MATERIAL PROVIDED ▸
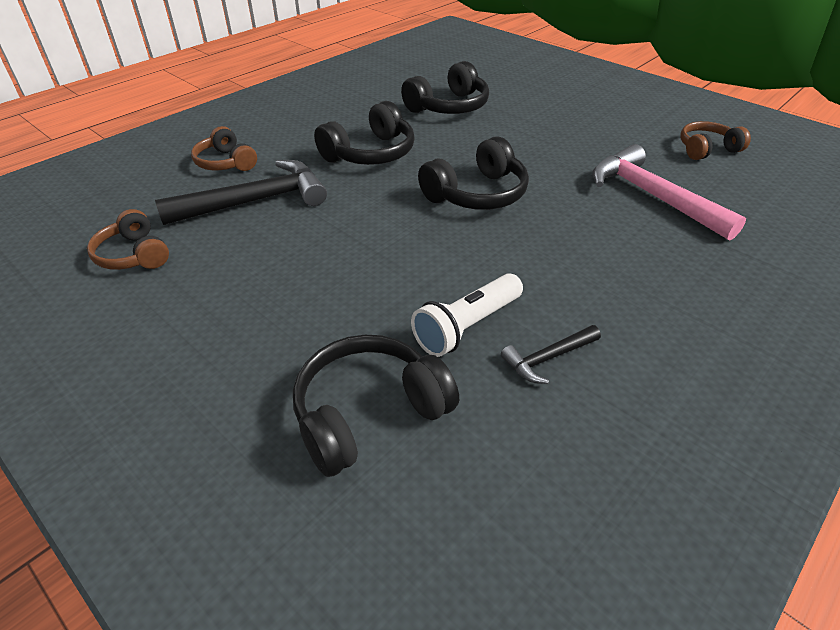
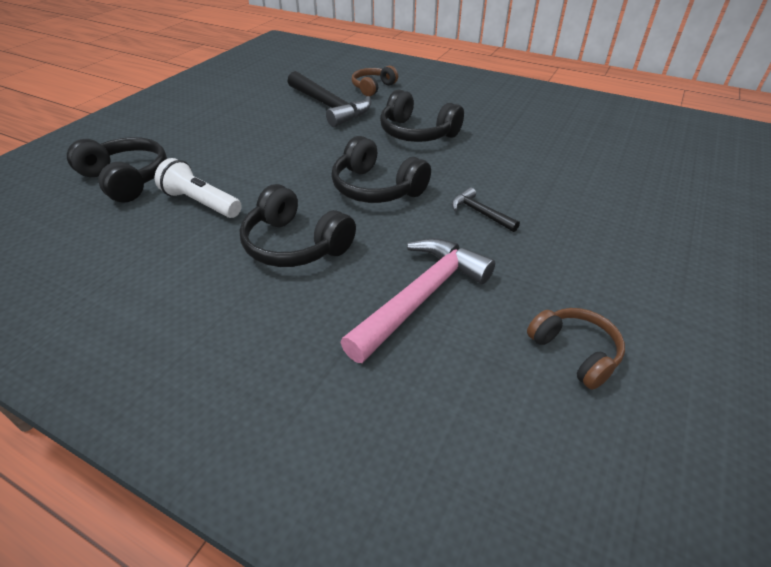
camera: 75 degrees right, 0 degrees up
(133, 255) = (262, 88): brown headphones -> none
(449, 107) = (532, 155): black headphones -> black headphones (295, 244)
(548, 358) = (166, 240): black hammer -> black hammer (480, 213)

WORK REQUIRED ▸
Each line above must be set down exactly, though no picture should be carried over.

TASK ANSWER ▸
camera: 75 degrees right, 0 degrees up
(133, 255) = (262, 88): brown headphones -> none
(449, 107) = (532, 155): black headphones -> black headphones (295, 244)
(548, 358) = (166, 240): black hammer -> black hammer (480, 213)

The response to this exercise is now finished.